[[ DATA RECORDS open ]]

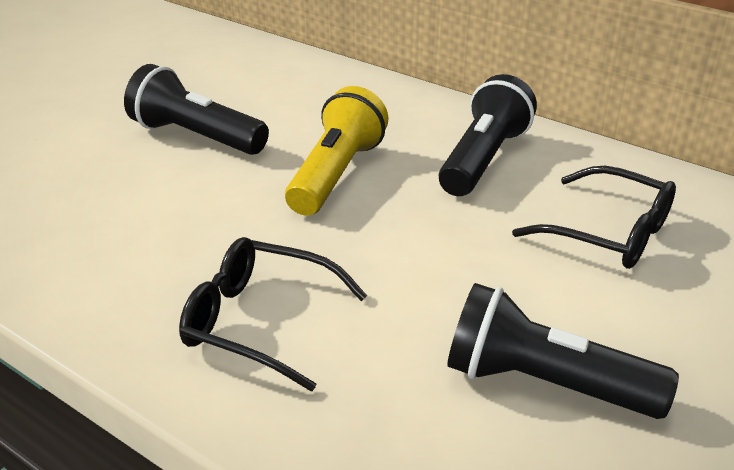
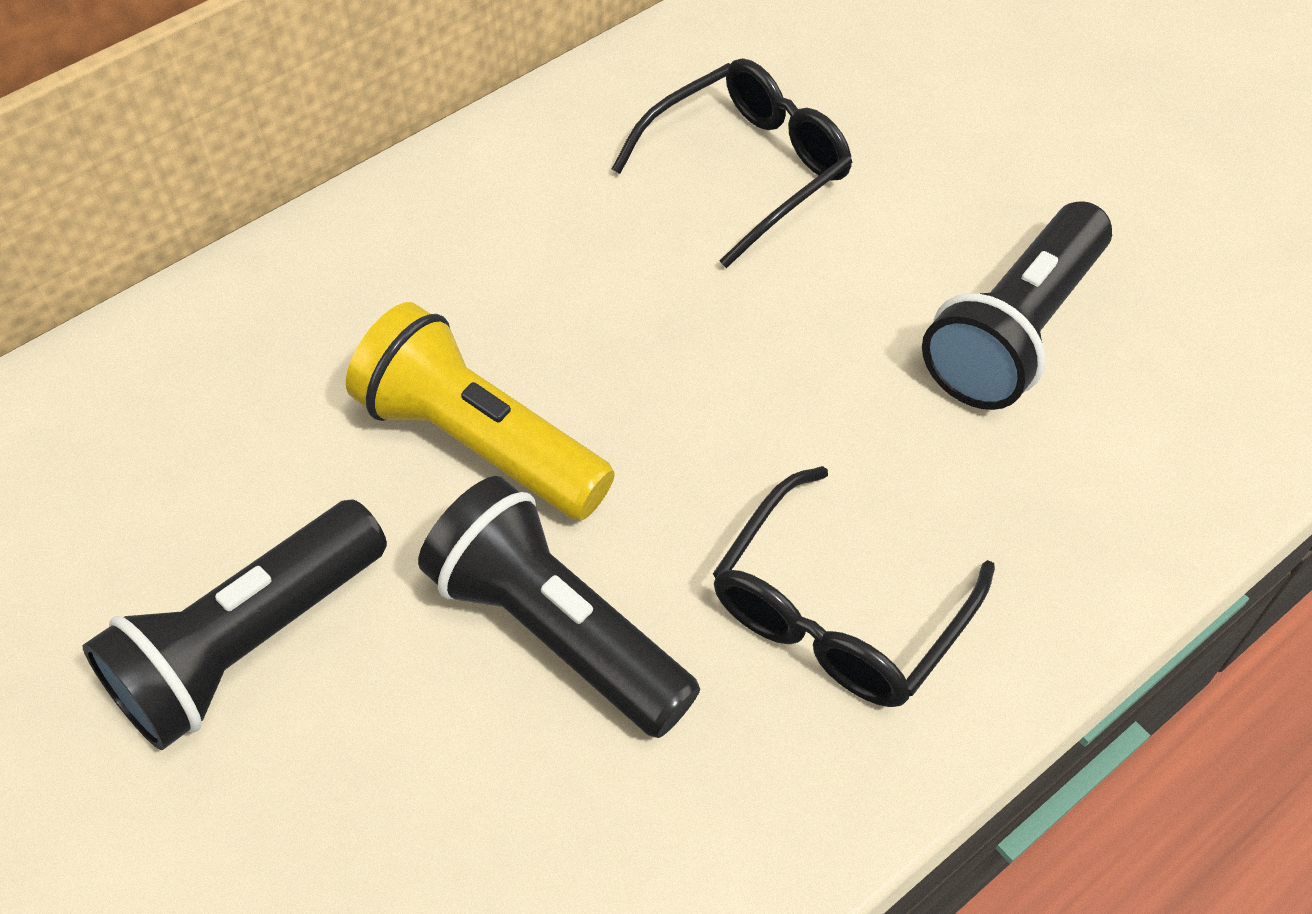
camera: 75 degrees left, 20 degrees up
black flashlight [439,74,537,196] -> black flashlight moved to [418,476,700,738]

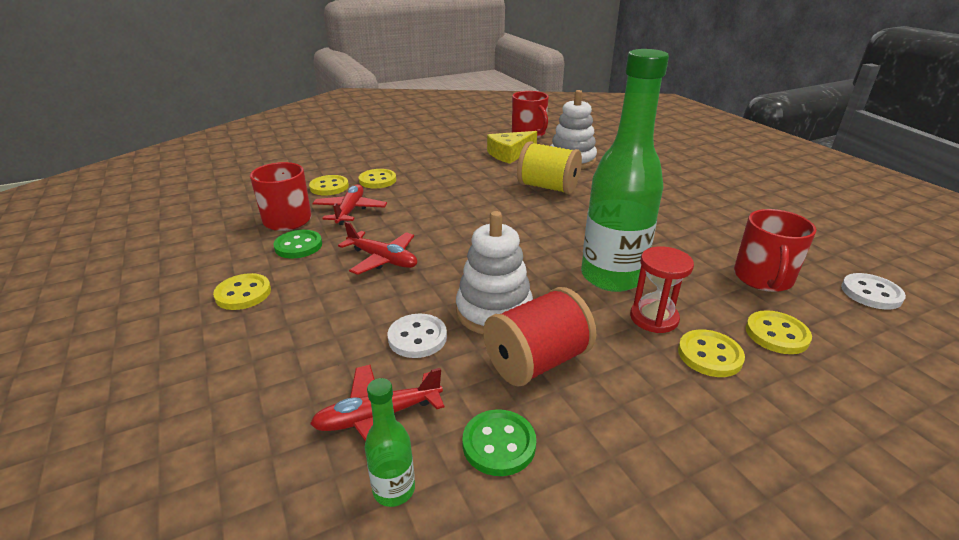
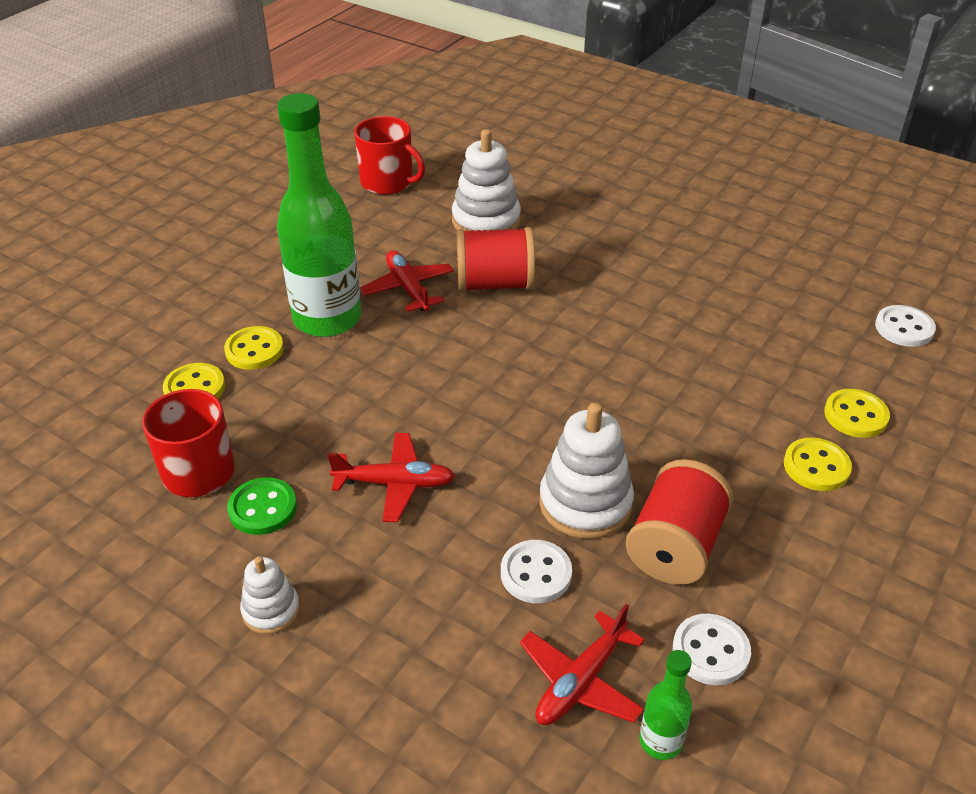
camera: 30 degrees left, 10 degrees up
yellow button [213,273,271,310] -> white stacking toy [240,556,300,634]
red plane [312,184,387,225] -> red plane moved to [360,250,454,312]
green button [462,409,536,476] -> white button [673,614,751,685]
yellow cheese [487,131,537,164] -> none
yellow spool [517,141,582,194] -> red spool [457,227,535,292]
green bottle [581,49,669,292] -> green bottle moved to [277,93,361,337]
red hourglass [630,246,694,333] -> none
red mug [734,209,817,292] -> none

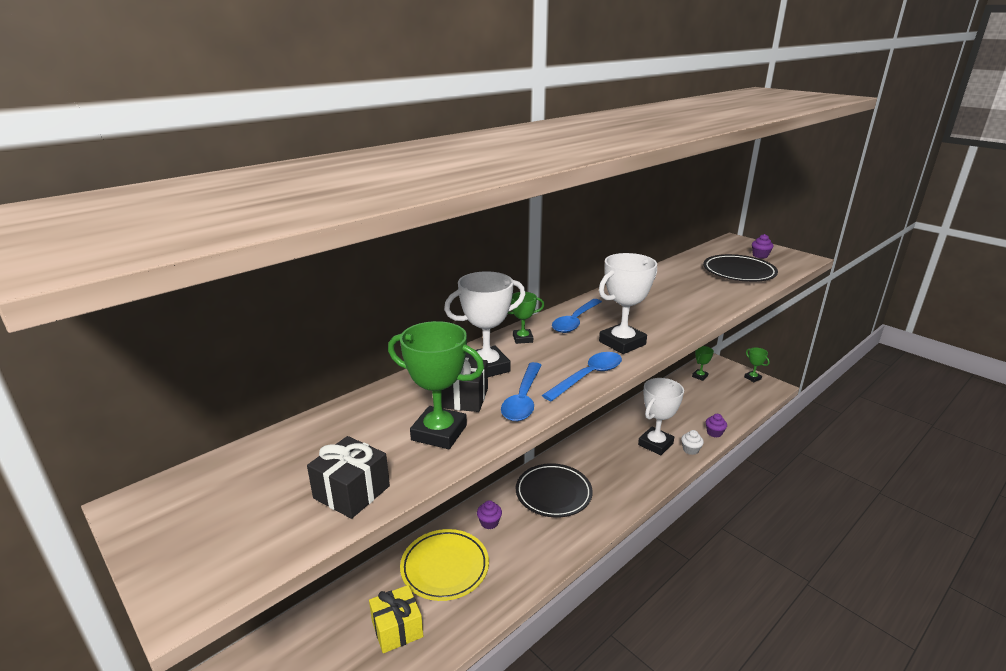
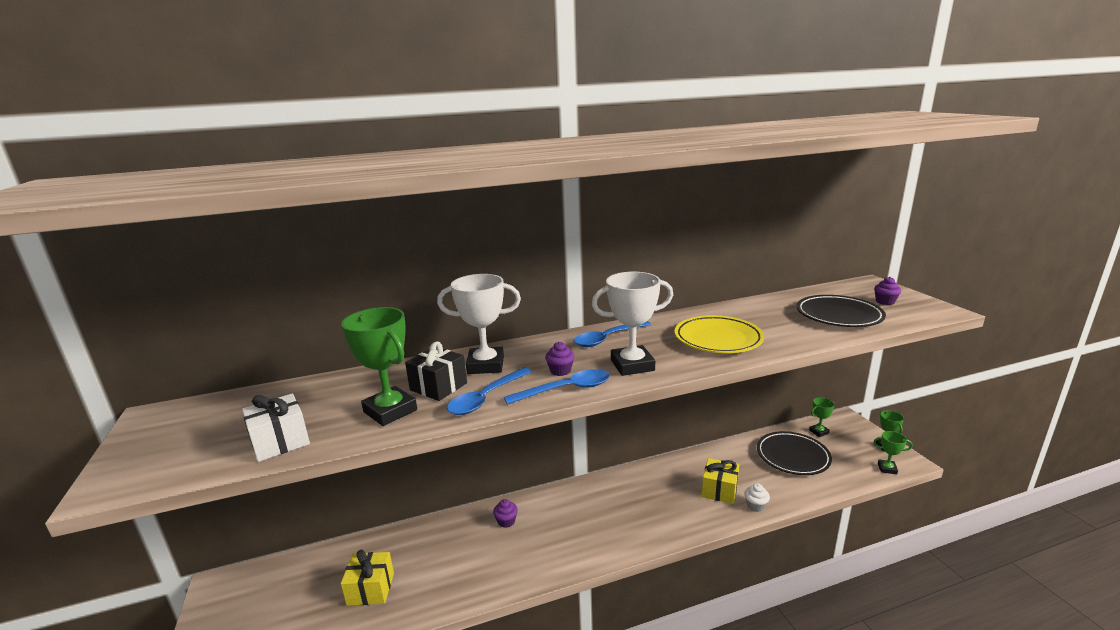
camera: 25 degrees right, 5 degrees down
black gift [307,436,390,519] -> white gift [242,393,310,462]
yellow plate [400,529,489,601] -> yellow plate moved to [674,315,764,353]
green trophy [508,292,544,344] -> green trophy moved to [874,431,913,474]
black plate [516,463,593,517] -> black plate moved to [757,431,832,475]
white trophy [638,378,684,455] -> yellow gift [702,458,739,504]
purple cupcake [706,414,727,438] -> purple cupcake moved to [545,342,575,376]

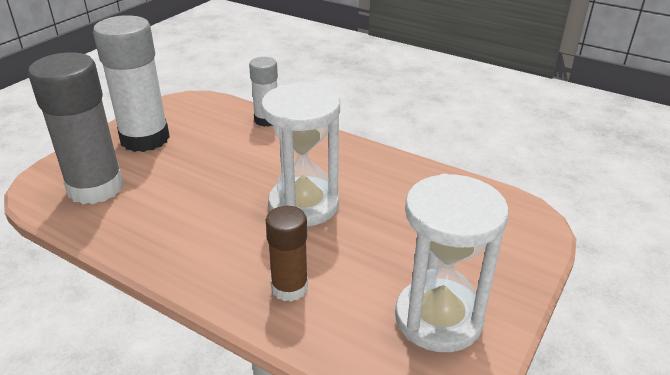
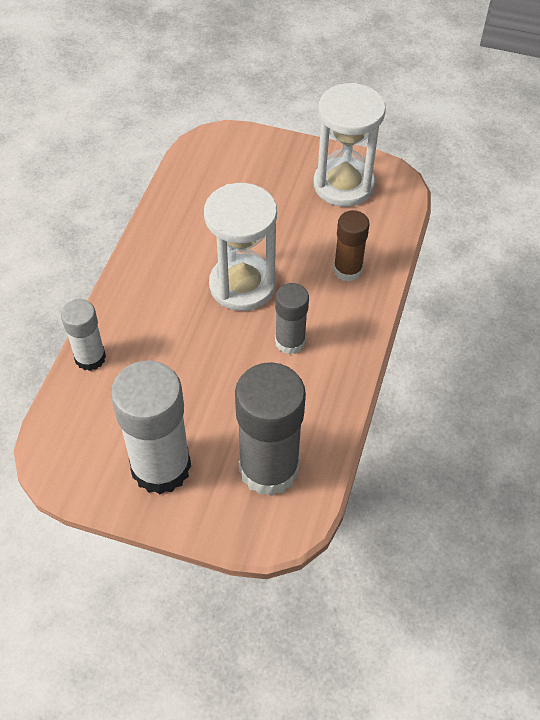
camera: 105 degrees left, 20 degrees up
none -> grey glue stick [275,283,309,355]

[[ DATA RECORDS closed ]]

(INSTRUCTIONS TO FOLLOW) When you reach a picture in the records above, pass over it and transcribe the rest exactly.

(RESPONSE AREA)
camera: 75 degrees left, 20 degrees up
black flashlight [439,74,537,196] -> black flashlight moved to [418,476,700,738]

camera: 30 degrees left, 10 degrees up
yellow button [213,273,271,310] -> white stacking toy [240,556,300,634]
red plane [312,184,387,225] -> red plane moved to [360,250,454,312]
green button [462,409,536,476] -> white button [673,614,751,685]
yellow cheese [487,131,537,164] -> none
yellow spool [517,141,582,194] -> red spool [457,227,535,292]
green bottle [581,49,669,292] -> green bottle moved to [277,93,361,337]
red hourglass [630,246,694,333] -> none
red mug [734,209,817,292] -> none

camera: 25 degrees right, 5 degrees down
black gift [307,436,390,519] -> white gift [242,393,310,462]
yellow plate [400,529,489,601] -> yellow plate moved to [674,315,764,353]
green trophy [508,292,544,344] -> green trophy moved to [874,431,913,474]
black plate [516,463,593,517] -> black plate moved to [757,431,832,475]
white trophy [638,378,684,455] -> yellow gift [702,458,739,504]
purple cupcake [706,414,727,438] -> purple cupcake moved to [545,342,575,376]

camera: 105 degrees left, 20 degrees up
none -> grey glue stick [275,283,309,355]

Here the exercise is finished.